Required work
Every line of the entries below from the one containing "C1: 6.8nF (0V, SEL1) -> 6.8nF (EN0, SEL1)" to the one containing "R3: none -> 27k (AGND, W15)", both ends included, must be written out exactly. No other line belongs in the answer.

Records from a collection
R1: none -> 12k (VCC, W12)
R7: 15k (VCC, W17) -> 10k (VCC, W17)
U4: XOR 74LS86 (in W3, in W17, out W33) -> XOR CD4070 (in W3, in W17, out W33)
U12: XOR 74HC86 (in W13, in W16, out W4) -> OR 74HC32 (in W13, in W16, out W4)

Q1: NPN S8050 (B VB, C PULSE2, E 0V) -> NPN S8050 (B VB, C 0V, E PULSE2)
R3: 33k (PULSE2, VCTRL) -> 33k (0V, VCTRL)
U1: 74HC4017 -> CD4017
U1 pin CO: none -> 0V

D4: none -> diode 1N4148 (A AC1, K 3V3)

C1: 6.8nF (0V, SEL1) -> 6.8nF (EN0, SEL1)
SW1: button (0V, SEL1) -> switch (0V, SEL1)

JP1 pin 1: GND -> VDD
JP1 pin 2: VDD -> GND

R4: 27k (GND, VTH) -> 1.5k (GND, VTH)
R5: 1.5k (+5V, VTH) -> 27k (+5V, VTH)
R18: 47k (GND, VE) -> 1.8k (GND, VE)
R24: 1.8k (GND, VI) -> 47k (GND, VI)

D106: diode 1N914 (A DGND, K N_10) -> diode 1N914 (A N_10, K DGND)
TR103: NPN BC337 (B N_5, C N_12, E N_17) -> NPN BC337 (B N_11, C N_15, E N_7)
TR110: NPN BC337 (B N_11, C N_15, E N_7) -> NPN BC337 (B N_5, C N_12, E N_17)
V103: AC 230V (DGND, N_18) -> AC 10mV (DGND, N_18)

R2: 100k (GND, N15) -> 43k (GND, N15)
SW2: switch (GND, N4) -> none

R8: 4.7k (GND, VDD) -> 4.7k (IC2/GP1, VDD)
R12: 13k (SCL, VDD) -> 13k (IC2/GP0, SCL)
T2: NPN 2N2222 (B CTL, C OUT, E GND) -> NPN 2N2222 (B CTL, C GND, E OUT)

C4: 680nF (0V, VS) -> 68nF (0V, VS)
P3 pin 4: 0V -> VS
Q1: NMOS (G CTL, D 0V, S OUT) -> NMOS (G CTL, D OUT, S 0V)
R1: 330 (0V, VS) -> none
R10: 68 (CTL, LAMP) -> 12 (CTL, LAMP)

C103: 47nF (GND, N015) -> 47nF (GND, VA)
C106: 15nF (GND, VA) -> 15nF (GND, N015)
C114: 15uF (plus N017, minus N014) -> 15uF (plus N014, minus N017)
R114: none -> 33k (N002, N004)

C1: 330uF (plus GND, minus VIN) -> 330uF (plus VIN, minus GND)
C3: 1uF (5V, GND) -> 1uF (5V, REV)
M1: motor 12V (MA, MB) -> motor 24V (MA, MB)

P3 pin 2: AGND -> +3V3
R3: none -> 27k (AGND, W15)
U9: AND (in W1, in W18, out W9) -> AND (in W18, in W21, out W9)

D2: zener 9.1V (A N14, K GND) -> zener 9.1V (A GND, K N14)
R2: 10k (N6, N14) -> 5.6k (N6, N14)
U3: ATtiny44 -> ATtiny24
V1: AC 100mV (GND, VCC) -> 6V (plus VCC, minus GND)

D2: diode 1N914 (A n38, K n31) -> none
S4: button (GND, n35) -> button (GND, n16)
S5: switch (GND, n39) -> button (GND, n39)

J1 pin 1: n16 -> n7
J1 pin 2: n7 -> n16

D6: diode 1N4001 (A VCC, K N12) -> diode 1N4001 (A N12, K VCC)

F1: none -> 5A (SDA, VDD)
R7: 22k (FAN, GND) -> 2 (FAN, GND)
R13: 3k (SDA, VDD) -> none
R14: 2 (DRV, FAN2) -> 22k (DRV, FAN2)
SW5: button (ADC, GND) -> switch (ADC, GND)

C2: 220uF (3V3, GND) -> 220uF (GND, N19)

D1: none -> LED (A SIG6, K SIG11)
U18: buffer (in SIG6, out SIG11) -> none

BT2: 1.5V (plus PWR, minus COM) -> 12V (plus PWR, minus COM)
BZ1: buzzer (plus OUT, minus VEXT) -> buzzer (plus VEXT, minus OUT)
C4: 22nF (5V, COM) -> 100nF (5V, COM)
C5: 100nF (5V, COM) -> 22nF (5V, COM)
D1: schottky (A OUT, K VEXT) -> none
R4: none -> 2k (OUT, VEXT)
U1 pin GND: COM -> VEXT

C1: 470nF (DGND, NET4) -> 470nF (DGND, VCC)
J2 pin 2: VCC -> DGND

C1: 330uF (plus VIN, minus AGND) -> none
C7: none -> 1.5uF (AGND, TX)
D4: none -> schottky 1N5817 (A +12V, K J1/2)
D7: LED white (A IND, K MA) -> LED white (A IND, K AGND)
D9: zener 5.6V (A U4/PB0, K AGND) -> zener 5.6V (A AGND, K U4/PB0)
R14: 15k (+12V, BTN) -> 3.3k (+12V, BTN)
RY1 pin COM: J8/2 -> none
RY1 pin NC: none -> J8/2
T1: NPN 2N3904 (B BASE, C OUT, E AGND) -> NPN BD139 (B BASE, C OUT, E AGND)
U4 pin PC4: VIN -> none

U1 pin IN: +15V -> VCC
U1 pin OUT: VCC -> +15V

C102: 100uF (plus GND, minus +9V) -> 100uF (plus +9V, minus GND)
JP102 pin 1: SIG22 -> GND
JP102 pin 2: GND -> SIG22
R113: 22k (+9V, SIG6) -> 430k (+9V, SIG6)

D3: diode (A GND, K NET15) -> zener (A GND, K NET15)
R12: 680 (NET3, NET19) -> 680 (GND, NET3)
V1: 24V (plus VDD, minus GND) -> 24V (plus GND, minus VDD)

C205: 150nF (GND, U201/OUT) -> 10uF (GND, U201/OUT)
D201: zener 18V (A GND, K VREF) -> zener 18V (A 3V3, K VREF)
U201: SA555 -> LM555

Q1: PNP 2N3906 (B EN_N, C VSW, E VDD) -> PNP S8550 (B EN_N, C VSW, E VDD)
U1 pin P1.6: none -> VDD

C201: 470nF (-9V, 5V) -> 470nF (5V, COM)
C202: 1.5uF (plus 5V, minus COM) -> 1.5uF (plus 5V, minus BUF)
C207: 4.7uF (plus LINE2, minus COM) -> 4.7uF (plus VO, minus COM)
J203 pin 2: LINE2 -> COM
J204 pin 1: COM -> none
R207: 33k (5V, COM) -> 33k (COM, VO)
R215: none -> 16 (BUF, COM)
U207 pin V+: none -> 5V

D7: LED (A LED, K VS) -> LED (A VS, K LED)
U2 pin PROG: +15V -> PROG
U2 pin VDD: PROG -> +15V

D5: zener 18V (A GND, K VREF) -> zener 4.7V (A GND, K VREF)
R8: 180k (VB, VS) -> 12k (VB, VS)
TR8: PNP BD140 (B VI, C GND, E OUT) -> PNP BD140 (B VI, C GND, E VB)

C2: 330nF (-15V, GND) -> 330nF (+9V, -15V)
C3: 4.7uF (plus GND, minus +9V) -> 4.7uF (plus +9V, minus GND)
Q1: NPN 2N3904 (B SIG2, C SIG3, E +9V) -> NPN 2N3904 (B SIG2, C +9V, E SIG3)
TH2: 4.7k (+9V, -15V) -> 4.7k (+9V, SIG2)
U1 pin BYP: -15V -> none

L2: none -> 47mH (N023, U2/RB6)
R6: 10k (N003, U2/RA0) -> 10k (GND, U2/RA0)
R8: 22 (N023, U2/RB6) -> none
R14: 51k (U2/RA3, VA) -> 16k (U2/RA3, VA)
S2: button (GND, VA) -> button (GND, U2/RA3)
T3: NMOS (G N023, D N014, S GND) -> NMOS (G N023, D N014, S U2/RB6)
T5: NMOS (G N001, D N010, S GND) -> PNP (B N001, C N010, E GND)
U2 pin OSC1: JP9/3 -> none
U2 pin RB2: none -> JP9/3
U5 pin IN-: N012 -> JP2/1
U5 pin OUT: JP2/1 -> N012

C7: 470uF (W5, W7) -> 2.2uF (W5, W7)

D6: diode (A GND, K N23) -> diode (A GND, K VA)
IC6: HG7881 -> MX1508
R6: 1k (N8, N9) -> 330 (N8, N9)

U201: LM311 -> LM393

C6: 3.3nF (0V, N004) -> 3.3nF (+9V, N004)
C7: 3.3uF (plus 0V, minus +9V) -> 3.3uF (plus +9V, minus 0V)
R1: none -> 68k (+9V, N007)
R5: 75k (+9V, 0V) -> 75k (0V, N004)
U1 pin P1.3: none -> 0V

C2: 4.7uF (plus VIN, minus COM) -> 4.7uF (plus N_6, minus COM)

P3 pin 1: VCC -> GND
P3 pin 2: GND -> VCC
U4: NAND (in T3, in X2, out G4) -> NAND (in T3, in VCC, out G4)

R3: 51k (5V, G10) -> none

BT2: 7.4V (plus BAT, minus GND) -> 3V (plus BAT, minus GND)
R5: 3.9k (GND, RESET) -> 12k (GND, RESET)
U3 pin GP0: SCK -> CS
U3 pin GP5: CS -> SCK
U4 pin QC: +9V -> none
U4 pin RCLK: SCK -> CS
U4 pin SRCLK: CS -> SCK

Answer to this problem
C1: 6.8nF (0V, SEL1) -> 6.8nF (EN0, SEL1)
SW1: button (0V, SEL1) -> switch (0V, SEL1)

JP1 pin 1: GND -> VDD
JP1 pin 2: VDD -> GND

R4: 27k (GND, VTH) -> 1.5k (GND, VTH)
R5: 1.5k (+5V, VTH) -> 27k (+5V, VTH)
R18: 47k (GND, VE) -> 1.8k (GND, VE)
R24: 1.8k (GND, VI) -> 47k (GND, VI)

D106: diode 1N914 (A DGND, K N_10) -> diode 1N914 (A N_10, K DGND)
TR103: NPN BC337 (B N_5, C N_12, E N_17) -> NPN BC337 (B N_11, C N_15, E N_7)
TR110: NPN BC337 (B N_11, C N_15, E N_7) -> NPN BC337 (B N_5, C N_12, E N_17)
V103: AC 230V (DGND, N_18) -> AC 10mV (DGND, N_18)

R2: 100k (GND, N15) -> 43k (GND, N15)
SW2: switch (GND, N4) -> none

R8: 4.7k (GND, VDD) -> 4.7k (IC2/GP1, VDD)
R12: 13k (SCL, VDD) -> 13k (IC2/GP0, SCL)
T2: NPN 2N2222 (B CTL, C OUT, E GND) -> NPN 2N2222 (B CTL, C GND, E OUT)

C4: 680nF (0V, VS) -> 68nF (0V, VS)
P3 pin 4: 0V -> VS
Q1: NMOS (G CTL, D 0V, S OUT) -> NMOS (G CTL, D OUT, S 0V)
R1: 330 (0V, VS) -> none
R10: 68 (CTL, LAMP) -> 12 (CTL, LAMP)

C103: 47nF (GND, N015) -> 47nF (GND, VA)
C106: 15nF (GND, VA) -> 15nF (GND, N015)
C114: 15uF (plus N017, minus N014) -> 15uF (plus N014, minus N017)
R114: none -> 33k (N002, N004)

C1: 330uF (plus GND, minus VIN) -> 330uF (plus VIN, minus GND)
C3: 1uF (5V, GND) -> 1uF (5V, REV)
M1: motor 12V (MA, MB) -> motor 24V (MA, MB)

P3 pin 2: AGND -> +3V3
R3: none -> 27k (AGND, W15)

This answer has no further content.